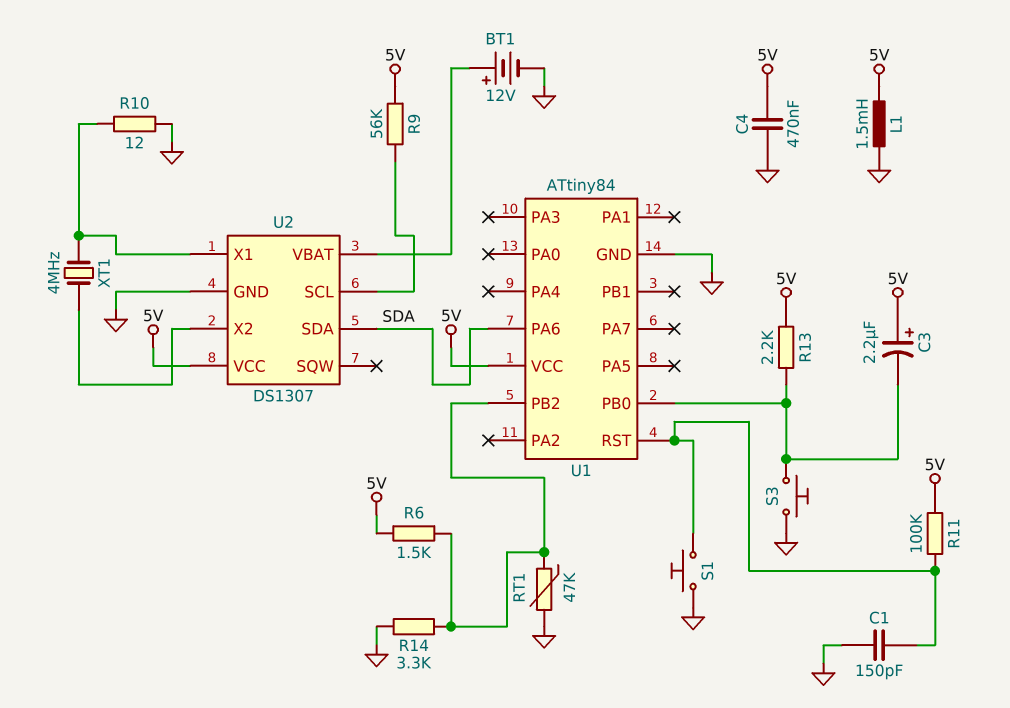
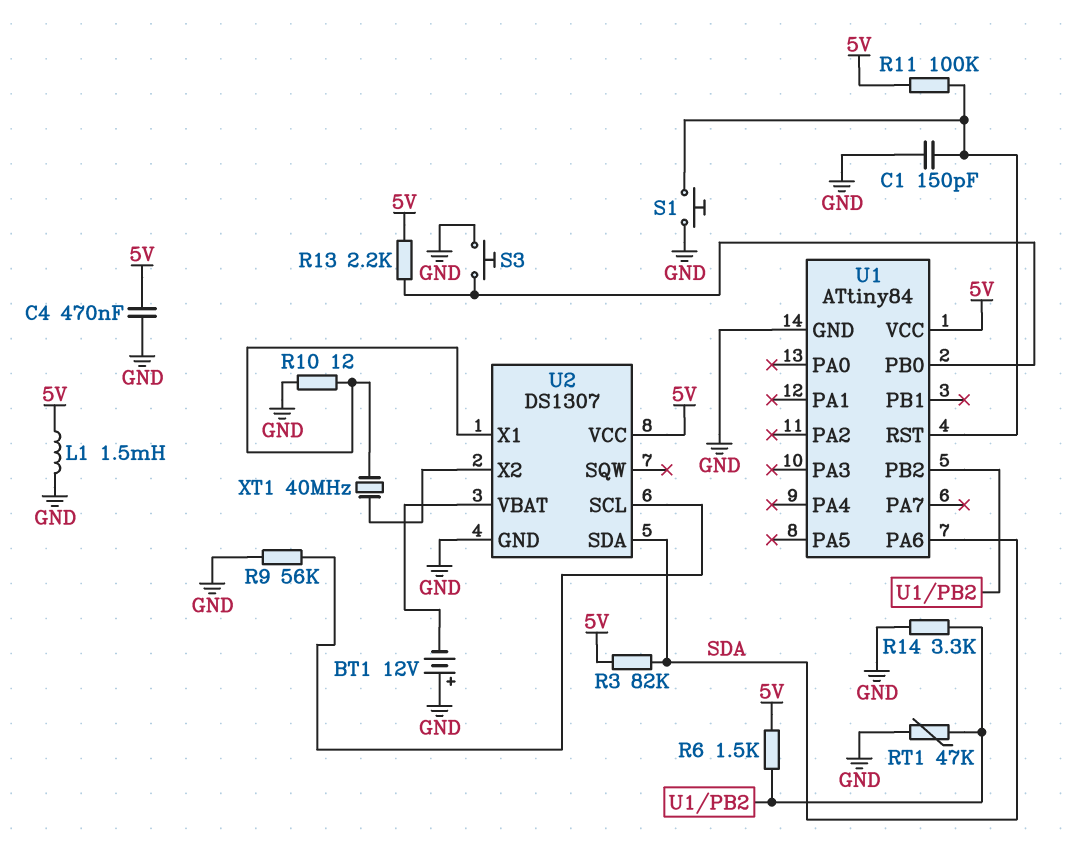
BT1: 12V (plus U2/VBAT, minus GND) -> 12V (plus GND, minus U2/VBAT)
C3: 2.2uF (plus 5V, minus U1/PB0) -> none
R3: none -> 82k (5V, SDA)
R9: 56k (5V, U2/SCL) -> 56k (GND, U2/SCL)
XT1: 4MHz (U2/X1, U2/X2) -> 40MHz (U2/X1, U2/X2)

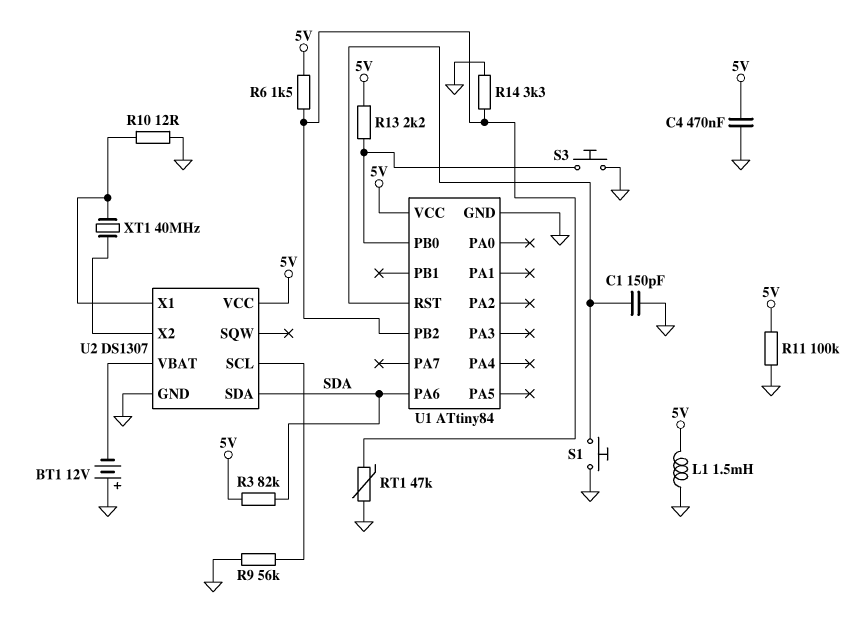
R11: 100k (5V, U1/RST) -> 100k (5V, GND)

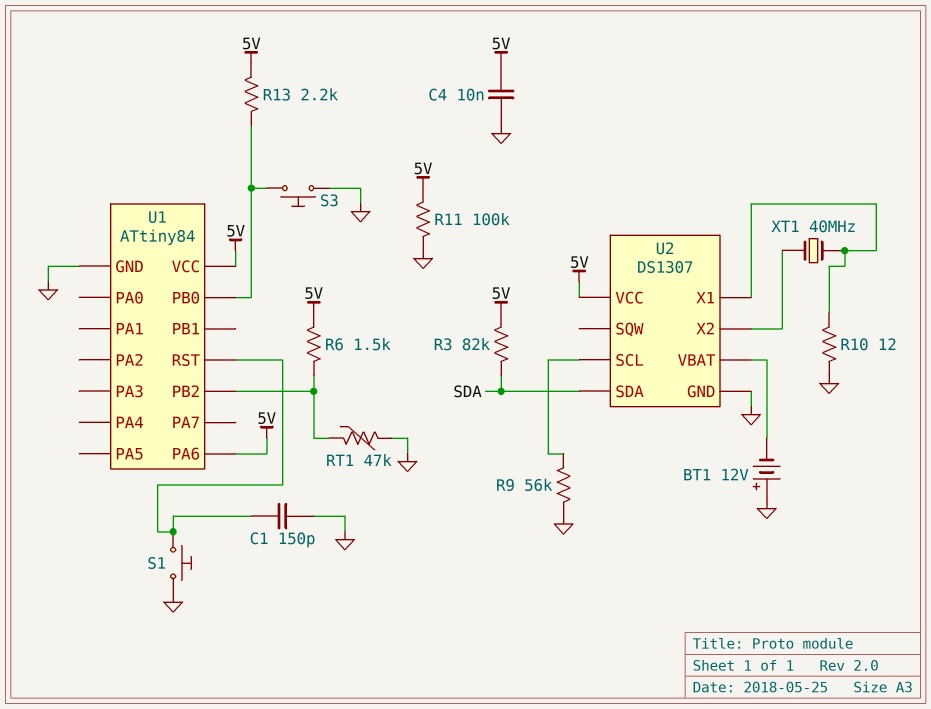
C4: 470nF (5V, GND) -> 10nF (5V, GND)
L1: 1.5mH (5V, GND) -> none
R14: 3.3k (GND, U1/PB2) -> none
U1 pin PA6: SDA -> 5V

-- -- --

Search the material above for "plus". Copy each line that has it.

BT1: 12V (plus U2/VBAT, minus GND) -> 12V (plus GND, minus U2/VBAT)
C3: 2.2uF (plus 5V, minus U1/PB0) -> none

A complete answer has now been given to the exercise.